> YOUR ASSIGNMENT
Restate verbatim the span of lines below between the line with "R1: 3k (N18, VDD) -> none" and the line with "L3: none -> 470uH (+5V, n4)", including those two lines, and only that span.

Change detection outputs:
= Beginning of Section =

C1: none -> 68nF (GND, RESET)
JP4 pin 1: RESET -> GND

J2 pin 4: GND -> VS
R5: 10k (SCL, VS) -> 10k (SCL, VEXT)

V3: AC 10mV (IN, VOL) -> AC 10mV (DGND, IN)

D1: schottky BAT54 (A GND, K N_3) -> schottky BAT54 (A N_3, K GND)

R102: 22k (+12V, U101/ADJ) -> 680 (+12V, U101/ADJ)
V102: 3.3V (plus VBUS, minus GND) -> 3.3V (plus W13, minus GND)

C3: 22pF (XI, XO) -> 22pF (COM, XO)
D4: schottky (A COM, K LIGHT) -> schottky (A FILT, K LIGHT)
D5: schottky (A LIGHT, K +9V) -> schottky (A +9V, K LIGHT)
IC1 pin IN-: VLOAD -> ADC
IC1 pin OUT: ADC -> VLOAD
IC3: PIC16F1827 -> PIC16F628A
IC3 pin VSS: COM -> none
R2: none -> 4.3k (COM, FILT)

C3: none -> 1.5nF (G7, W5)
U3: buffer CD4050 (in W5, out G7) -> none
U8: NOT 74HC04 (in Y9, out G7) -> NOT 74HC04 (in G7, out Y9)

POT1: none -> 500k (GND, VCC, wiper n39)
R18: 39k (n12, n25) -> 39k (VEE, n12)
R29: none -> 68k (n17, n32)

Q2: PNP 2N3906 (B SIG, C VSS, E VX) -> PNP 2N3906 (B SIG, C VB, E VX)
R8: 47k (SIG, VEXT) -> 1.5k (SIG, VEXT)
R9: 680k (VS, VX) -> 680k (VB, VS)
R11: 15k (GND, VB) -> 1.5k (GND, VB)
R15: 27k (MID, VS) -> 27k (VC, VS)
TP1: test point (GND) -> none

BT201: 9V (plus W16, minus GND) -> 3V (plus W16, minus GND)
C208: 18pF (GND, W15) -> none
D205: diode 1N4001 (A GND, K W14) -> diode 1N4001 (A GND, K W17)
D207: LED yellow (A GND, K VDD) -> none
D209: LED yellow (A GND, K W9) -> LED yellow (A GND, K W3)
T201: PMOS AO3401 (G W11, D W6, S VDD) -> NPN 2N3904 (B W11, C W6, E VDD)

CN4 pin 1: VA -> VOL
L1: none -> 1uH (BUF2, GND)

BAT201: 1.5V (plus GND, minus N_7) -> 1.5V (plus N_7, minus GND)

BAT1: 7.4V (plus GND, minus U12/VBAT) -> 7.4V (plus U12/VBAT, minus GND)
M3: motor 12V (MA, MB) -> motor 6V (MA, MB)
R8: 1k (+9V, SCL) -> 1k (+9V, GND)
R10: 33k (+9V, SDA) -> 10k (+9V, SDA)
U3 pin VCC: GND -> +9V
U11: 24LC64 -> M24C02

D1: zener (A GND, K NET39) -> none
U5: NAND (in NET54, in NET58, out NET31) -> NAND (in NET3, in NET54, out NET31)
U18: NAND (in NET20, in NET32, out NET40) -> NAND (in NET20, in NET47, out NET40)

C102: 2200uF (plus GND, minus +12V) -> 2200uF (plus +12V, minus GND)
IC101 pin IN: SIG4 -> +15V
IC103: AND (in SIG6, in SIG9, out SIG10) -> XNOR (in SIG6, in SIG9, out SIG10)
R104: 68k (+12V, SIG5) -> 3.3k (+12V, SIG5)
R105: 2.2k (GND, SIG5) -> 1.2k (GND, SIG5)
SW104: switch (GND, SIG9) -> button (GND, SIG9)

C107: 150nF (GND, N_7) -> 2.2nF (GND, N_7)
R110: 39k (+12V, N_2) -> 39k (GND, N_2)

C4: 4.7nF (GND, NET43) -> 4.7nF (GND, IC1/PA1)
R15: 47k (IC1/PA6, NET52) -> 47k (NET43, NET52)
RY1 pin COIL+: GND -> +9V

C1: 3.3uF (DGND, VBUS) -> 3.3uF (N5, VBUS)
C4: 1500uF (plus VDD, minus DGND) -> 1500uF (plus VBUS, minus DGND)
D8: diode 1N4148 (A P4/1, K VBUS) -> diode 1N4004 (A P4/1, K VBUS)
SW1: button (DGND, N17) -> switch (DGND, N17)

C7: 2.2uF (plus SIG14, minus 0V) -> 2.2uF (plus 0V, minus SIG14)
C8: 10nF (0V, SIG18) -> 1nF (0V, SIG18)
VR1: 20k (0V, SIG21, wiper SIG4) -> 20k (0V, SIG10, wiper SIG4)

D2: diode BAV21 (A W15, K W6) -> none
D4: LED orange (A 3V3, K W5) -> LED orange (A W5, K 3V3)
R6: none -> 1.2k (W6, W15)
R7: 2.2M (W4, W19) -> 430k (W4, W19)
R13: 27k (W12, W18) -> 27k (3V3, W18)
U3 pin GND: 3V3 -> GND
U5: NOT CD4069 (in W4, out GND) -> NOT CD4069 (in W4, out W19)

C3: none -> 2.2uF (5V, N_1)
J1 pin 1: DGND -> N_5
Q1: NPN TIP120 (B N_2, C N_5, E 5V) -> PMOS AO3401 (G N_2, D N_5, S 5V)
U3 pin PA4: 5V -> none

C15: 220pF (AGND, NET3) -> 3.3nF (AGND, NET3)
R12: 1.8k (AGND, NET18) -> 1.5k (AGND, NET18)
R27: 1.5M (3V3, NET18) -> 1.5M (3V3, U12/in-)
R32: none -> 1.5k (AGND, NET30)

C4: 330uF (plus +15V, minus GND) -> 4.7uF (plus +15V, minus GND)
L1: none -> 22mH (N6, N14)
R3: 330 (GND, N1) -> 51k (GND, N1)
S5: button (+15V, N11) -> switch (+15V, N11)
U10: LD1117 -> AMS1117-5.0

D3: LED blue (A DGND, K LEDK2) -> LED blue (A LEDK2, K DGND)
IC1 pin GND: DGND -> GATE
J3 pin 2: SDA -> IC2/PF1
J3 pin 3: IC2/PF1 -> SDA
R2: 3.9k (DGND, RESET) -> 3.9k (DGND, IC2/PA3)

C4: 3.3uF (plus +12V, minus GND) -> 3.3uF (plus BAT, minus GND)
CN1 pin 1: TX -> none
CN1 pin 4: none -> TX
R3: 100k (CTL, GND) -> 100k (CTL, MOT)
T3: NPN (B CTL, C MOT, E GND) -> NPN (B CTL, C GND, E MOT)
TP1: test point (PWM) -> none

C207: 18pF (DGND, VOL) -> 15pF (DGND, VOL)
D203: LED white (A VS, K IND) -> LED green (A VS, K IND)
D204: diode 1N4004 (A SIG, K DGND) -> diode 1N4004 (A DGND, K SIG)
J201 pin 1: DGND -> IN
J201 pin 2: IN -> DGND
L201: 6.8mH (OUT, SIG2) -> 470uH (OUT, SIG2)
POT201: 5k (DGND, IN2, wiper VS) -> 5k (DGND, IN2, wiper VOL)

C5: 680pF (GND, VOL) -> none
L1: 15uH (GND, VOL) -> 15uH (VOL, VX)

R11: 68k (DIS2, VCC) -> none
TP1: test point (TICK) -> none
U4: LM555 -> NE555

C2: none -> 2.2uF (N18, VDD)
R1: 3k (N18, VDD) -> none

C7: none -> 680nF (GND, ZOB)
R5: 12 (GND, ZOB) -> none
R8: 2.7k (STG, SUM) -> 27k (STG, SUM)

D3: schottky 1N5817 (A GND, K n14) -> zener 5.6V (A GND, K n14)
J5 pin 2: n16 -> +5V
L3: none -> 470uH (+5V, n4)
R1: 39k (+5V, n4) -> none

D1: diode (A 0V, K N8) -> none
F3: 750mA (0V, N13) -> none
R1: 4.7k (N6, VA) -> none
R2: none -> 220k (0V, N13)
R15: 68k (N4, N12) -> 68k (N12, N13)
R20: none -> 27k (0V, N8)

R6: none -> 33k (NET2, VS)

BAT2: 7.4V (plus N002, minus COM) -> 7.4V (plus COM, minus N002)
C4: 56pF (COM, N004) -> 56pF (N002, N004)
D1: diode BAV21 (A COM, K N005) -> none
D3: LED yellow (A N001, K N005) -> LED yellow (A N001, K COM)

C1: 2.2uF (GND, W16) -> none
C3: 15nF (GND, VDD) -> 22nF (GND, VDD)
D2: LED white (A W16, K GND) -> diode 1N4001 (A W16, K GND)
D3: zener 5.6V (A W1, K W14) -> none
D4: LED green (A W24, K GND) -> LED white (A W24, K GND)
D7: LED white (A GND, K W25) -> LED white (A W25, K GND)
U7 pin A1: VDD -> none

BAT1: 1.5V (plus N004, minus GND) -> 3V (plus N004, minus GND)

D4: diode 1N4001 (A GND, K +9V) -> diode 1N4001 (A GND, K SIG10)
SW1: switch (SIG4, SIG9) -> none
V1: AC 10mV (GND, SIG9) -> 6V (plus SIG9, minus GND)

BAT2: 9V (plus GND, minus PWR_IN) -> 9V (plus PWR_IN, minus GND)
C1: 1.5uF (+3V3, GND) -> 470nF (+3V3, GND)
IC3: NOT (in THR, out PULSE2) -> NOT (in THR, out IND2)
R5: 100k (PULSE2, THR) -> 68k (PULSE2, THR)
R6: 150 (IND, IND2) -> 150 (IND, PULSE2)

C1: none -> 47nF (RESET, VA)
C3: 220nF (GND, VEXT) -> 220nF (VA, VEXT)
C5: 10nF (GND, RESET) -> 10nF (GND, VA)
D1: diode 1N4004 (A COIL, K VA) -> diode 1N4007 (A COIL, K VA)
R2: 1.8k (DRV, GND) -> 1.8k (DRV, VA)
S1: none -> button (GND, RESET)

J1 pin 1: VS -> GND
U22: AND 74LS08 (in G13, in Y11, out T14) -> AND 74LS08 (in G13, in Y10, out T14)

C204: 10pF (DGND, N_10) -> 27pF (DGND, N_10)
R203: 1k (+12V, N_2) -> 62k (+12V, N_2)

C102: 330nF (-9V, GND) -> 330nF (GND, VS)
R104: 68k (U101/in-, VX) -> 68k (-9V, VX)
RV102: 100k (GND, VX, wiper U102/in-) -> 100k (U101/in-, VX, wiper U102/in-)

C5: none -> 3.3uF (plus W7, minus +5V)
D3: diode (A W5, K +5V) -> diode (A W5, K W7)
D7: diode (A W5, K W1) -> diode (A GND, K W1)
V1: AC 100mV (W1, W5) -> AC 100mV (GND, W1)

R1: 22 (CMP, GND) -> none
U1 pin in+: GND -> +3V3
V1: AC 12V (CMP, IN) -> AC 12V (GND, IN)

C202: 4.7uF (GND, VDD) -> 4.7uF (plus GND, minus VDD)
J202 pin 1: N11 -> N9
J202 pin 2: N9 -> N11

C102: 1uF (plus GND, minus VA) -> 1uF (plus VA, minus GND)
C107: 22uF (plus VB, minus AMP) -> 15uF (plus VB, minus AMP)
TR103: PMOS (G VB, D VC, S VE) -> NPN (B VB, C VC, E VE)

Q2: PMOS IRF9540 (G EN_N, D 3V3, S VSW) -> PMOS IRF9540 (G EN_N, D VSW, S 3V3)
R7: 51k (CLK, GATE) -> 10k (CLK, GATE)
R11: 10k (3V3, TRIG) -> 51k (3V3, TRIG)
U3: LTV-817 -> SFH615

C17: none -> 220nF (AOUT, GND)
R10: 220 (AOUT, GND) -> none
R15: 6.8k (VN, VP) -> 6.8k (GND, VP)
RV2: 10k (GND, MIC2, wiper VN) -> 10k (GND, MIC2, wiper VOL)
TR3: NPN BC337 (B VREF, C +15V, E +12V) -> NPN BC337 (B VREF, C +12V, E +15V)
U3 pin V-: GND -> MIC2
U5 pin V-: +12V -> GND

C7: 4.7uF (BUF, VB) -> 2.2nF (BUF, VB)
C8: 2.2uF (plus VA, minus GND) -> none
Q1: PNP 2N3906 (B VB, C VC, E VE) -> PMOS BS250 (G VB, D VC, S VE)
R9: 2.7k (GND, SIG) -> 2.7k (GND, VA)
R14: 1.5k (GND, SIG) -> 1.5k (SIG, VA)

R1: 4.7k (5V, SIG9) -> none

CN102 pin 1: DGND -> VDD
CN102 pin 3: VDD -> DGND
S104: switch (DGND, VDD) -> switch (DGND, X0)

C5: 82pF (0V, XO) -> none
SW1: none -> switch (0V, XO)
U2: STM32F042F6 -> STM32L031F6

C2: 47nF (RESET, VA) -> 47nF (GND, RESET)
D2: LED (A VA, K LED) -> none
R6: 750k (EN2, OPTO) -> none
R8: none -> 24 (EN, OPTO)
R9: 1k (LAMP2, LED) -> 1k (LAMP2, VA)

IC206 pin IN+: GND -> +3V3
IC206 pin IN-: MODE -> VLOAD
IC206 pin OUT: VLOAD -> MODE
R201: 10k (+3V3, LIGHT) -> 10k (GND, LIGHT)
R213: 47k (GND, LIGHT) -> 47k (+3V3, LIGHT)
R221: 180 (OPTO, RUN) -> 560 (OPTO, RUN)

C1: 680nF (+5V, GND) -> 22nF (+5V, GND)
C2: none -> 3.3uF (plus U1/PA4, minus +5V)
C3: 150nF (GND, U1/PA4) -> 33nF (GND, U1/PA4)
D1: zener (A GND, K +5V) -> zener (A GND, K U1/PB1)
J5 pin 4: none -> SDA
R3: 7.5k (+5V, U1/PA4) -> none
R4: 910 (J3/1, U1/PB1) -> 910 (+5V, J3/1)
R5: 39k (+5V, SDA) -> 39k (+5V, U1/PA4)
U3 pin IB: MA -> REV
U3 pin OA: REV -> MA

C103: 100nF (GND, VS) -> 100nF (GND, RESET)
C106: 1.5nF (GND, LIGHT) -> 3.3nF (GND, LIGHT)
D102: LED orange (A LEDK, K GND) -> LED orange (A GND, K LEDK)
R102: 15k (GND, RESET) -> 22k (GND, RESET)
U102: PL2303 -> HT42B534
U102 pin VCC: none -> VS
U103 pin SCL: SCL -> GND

= End of Section =

> RESPONSE TO THE EXERCISE
R1: 3k (N18, VDD) -> none

C7: none -> 680nF (GND, ZOB)
R5: 12 (GND, ZOB) -> none
R8: 2.7k (STG, SUM) -> 27k (STG, SUM)

D3: schottky 1N5817 (A GND, K n14) -> zener 5.6V (A GND, K n14)
J5 pin 2: n16 -> +5V
L3: none -> 470uH (+5V, n4)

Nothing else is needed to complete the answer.